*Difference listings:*
┄┄┄┄┄┄

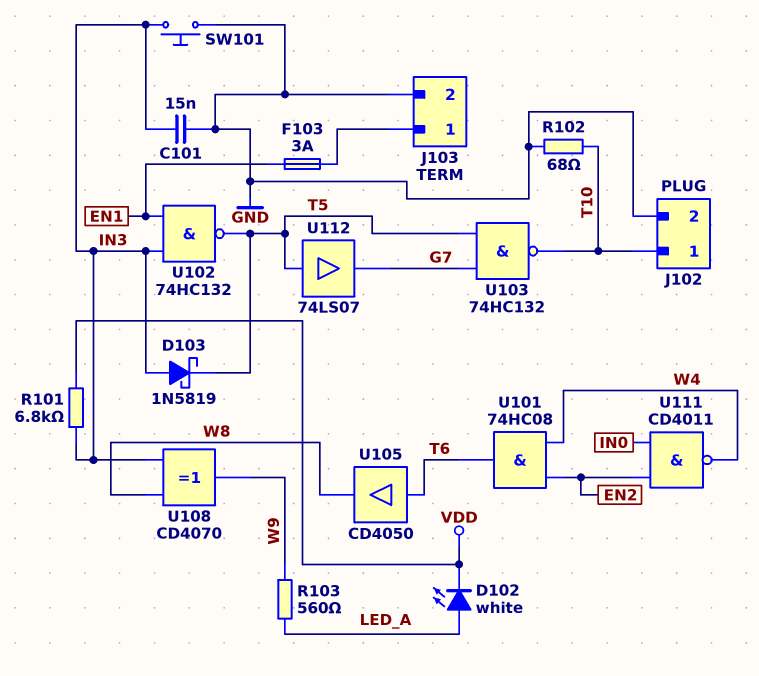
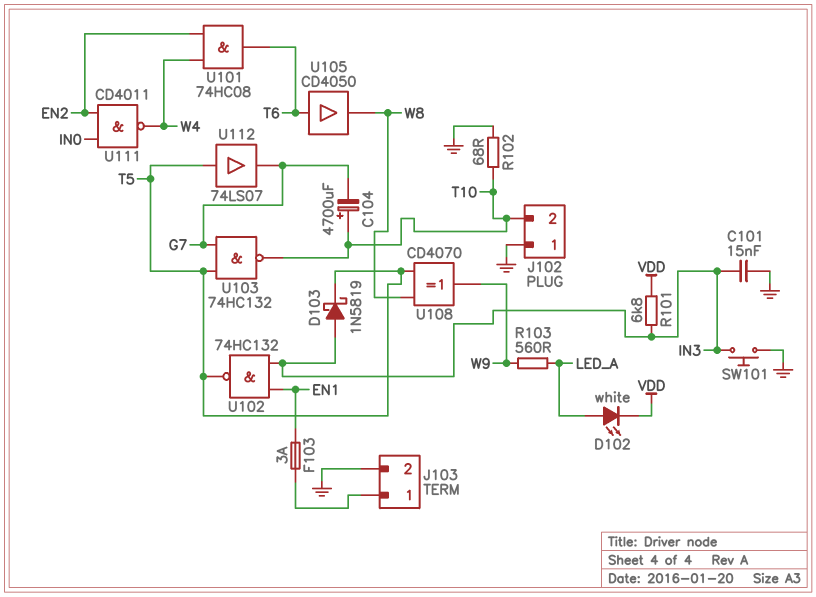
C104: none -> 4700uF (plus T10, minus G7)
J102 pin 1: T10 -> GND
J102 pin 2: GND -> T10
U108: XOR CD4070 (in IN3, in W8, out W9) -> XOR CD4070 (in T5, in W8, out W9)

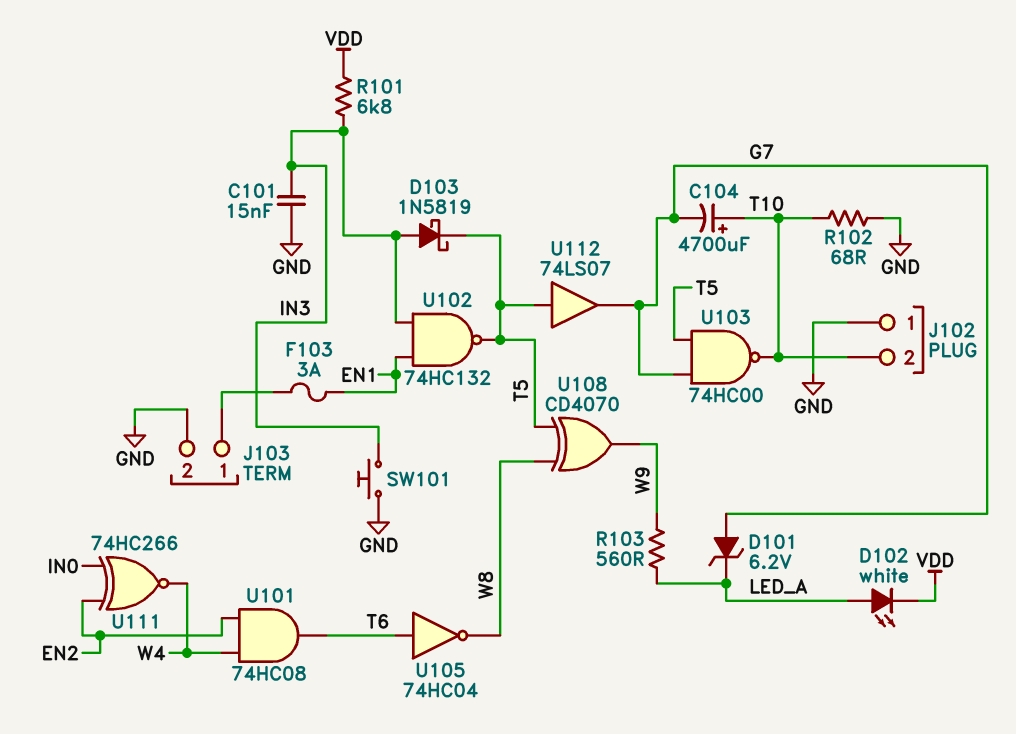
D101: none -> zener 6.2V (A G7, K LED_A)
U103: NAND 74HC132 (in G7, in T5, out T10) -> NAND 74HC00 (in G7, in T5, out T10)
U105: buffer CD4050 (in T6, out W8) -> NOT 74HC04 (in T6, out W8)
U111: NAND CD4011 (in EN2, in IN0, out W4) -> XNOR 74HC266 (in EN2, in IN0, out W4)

┄┄┄┄┄┄

*EXERCISE INSTRUCTIONS:*
Whichever lines of the records above hold the word "NAND" should all be copied out.

*SOLUTION BELOW:*
U103: NAND 74HC132 (in G7, in T5, out T10) -> NAND 74HC00 (in G7, in T5, out T10)
U111: NAND CD4011 (in EN2, in IN0, out W4) -> XNOR 74HC266 (in EN2, in IN0, out W4)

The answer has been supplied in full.